- _EXERCISE_:
Below are some records; quote exactly the lines from the one that contains "none -> brown plate D12:F12 level 1" through the one that contains "none -> lime plate C5:C7 level 1", inclusive, and no others.

- _RECORDS FOR THIS TASK_:
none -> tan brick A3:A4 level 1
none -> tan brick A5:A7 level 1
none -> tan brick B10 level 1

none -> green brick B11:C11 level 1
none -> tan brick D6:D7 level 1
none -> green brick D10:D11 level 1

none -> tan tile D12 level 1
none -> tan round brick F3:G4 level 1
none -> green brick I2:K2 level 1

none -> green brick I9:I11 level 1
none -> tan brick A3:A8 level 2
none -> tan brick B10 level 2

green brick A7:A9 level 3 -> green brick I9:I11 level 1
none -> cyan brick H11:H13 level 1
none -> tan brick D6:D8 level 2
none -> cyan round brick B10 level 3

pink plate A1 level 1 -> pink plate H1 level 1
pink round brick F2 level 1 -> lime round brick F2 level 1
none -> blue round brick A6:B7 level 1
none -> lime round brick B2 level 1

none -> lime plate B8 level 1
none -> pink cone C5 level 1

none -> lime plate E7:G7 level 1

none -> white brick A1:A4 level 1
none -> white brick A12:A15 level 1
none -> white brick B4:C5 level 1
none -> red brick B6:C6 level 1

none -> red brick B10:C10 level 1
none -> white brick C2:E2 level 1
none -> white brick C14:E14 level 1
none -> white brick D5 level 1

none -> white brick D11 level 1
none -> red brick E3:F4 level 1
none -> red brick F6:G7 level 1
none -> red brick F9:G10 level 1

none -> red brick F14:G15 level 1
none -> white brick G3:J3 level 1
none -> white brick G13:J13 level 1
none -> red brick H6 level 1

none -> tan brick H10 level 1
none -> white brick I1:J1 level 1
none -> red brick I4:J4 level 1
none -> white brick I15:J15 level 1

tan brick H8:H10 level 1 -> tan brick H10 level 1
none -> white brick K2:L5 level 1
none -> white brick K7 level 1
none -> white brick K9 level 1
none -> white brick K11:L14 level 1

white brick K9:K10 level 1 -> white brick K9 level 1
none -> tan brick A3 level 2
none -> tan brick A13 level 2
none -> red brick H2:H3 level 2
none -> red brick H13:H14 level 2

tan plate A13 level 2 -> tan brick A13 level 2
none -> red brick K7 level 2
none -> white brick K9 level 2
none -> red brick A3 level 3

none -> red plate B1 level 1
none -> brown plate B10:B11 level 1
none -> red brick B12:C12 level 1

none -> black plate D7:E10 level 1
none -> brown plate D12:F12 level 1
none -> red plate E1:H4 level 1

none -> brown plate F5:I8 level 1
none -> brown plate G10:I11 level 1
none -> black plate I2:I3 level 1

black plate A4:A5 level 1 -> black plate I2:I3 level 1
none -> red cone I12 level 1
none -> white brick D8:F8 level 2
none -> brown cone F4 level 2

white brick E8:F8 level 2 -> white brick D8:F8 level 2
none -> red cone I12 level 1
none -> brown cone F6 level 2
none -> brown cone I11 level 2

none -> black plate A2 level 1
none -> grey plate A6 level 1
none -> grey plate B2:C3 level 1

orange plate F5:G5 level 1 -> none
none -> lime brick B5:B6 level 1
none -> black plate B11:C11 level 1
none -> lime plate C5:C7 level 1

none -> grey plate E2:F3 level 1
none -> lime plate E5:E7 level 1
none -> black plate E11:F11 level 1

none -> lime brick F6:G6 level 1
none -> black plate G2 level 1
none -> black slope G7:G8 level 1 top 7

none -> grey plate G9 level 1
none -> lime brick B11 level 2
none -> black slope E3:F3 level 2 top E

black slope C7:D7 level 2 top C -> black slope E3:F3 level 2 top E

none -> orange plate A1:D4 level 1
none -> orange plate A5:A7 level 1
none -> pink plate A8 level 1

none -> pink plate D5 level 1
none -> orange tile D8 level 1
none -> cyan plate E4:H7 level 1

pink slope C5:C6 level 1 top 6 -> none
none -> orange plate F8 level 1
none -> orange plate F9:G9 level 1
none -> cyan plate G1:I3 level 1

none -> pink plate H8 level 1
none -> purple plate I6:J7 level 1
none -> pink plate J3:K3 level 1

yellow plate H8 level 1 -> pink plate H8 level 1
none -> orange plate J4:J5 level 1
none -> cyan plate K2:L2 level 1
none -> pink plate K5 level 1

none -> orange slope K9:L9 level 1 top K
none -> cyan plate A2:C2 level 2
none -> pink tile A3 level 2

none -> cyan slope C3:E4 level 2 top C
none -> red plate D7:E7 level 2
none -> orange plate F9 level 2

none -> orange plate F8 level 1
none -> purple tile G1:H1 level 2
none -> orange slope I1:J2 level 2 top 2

- _OUTPUT OF THE TASK_:
none -> brown plate D12:F12 level 1
none -> red plate E1:H4 level 1

none -> brown plate F5:I8 level 1
none -> brown plate G10:I11 level 1
none -> black plate I2:I3 level 1

black plate A4:A5 level 1 -> black plate I2:I3 level 1
none -> red cone I12 level 1
none -> white brick D8:F8 level 2
none -> brown cone F4 level 2

white brick E8:F8 level 2 -> white brick D8:F8 level 2
none -> red cone I12 level 1
none -> brown cone F6 level 2
none -> brown cone I11 level 2

none -> black plate A2 level 1
none -> grey plate A6 level 1
none -> grey plate B2:C3 level 1

orange plate F5:G5 level 1 -> none
none -> lime brick B5:B6 level 1
none -> black plate B11:C11 level 1
none -> lime plate C5:C7 level 1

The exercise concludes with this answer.